Top of EXERCISE DATA

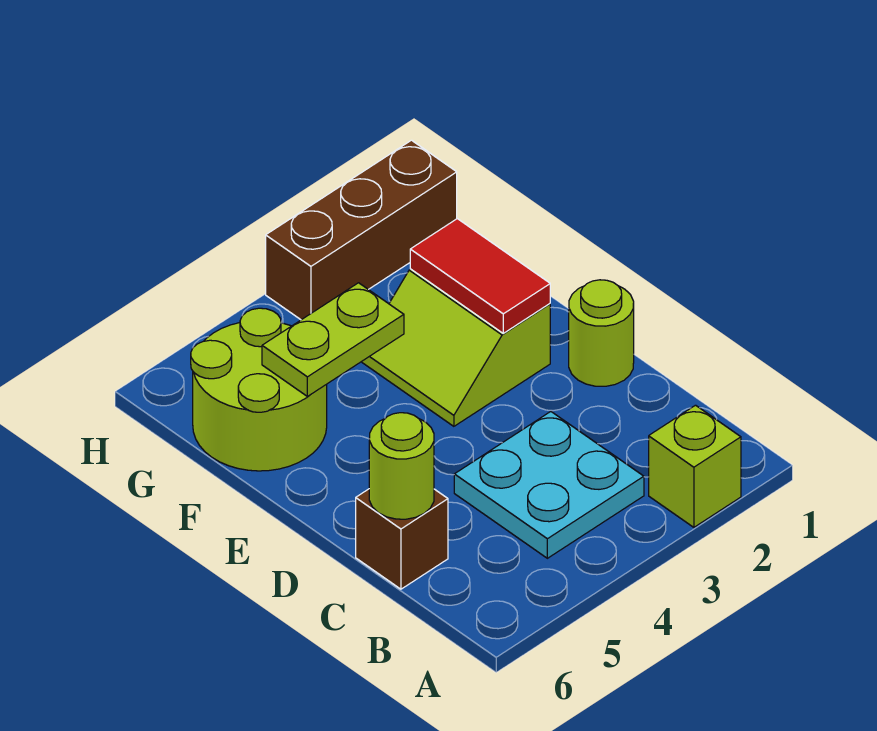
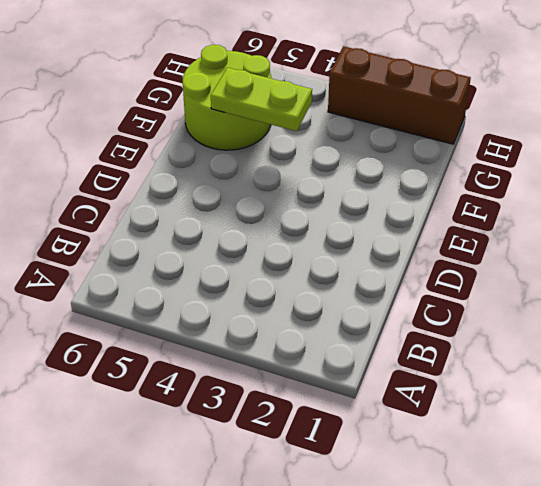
none -> lime brick A2 level 1
none -> cyan plate B3:C4 level 1

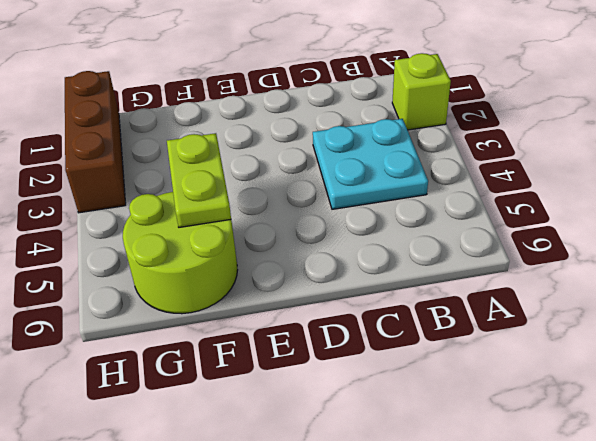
none -> brown brick C6 level 1
none -> lime round brick D1 level 1

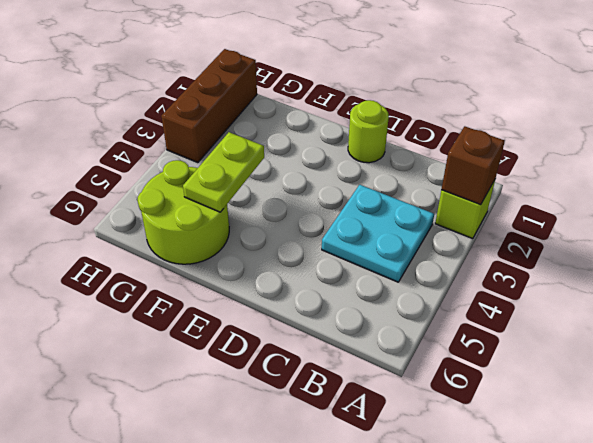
brown brick A2 level 2 -> brown brick C6 level 1
none -> lime slope E2:F3 level 1 top 2
none -> lime round brick C6 level 2

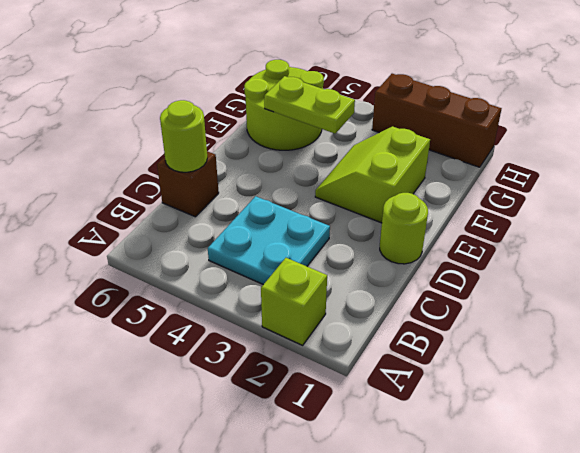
none -> red tile E2:F2 level 2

Bottom of EXERCISE DATA

Exactness is what counts here: copy each entry as given and omit its pictures.

ANSWER TO THE EXERCISE:
none -> lime brick A2 level 1
none -> cyan plate B3:C4 level 1

none -> brown brick C6 level 1
none -> lime round brick D1 level 1

brown brick A2 level 2 -> brown brick C6 level 1
none -> lime slope E2:F3 level 1 top 2
none -> lime round brick C6 level 2

none -> red tile E2:F2 level 2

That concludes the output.